Source records:
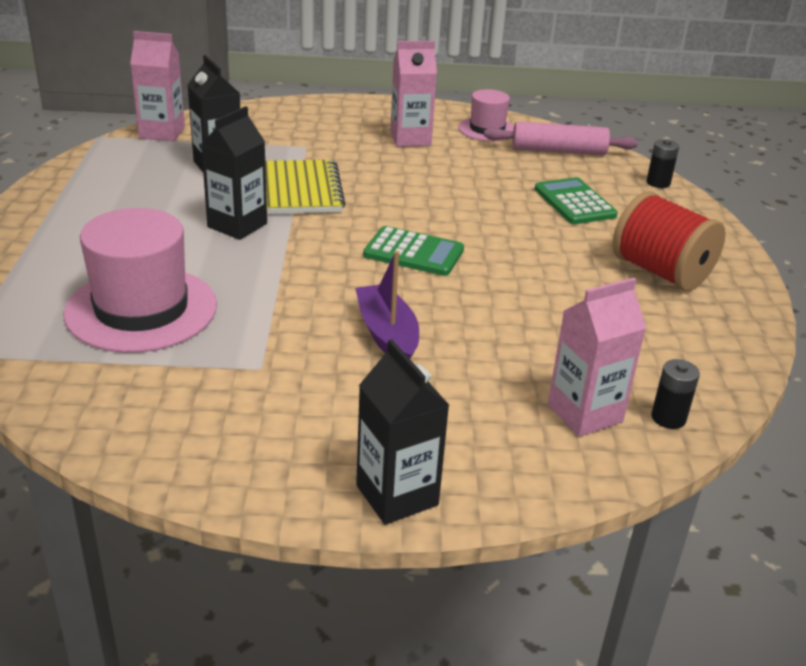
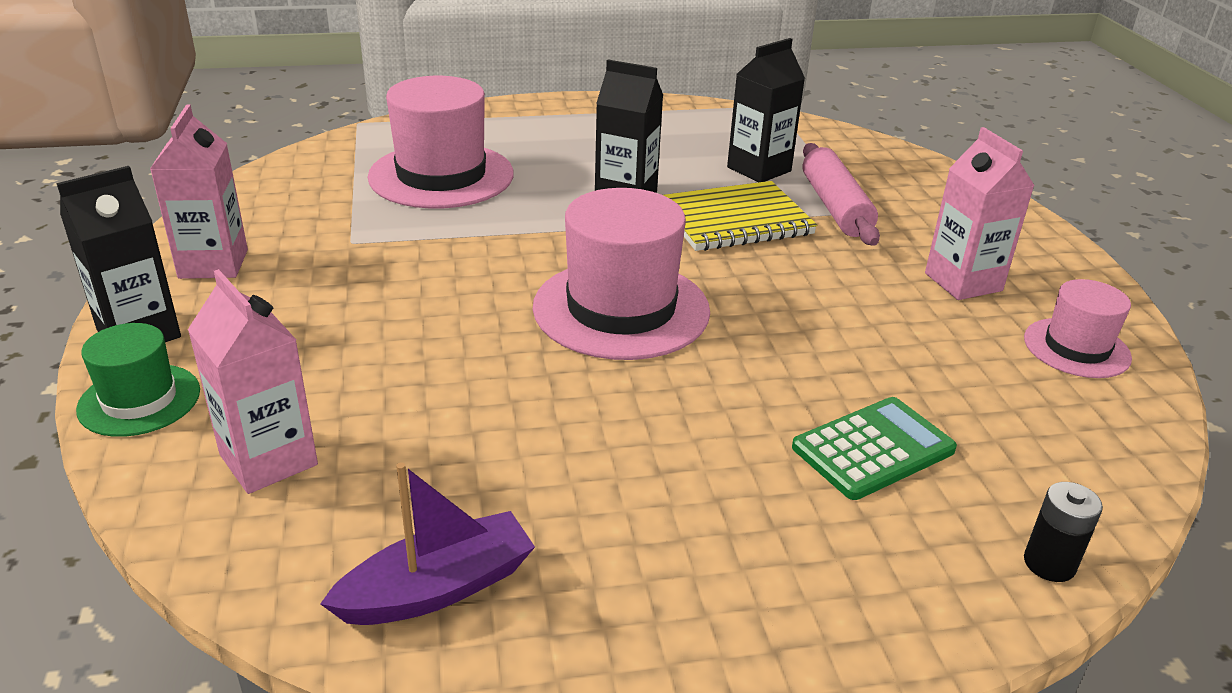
camera: 80 degrees right, 0 degrees up
(162, 133) = (813, 131): pink carton -> pink carton (213, 264)
(387, 335) = (424, 305): purple boat -> purple boat (437, 588)
(413, 252) = (621, 309): green calculator -> pink hat
(505, 485) = (139, 400): none -> green hat
(558, 151) = (1070, 428): pink rolling pin -> pink rolling pin (835, 207)
(660, 272) = (676, 551): red spool -> none
(668, 418) = (255, 540): black battery -> none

Assigned task:
Repeat the records above exactly. Pictures do not belong in the copy.

Task response:
camera: 80 degrees right, 0 degrees up
(162, 133) = (813, 131): pink carton -> pink carton (213, 264)
(387, 335) = (424, 305): purple boat -> purple boat (437, 588)
(413, 252) = (621, 309): green calculator -> pink hat
(505, 485) = (139, 400): none -> green hat
(558, 151) = (1070, 428): pink rolling pin -> pink rolling pin (835, 207)
(660, 272) = (676, 551): red spool -> none
(668, 418) = (255, 540): black battery -> none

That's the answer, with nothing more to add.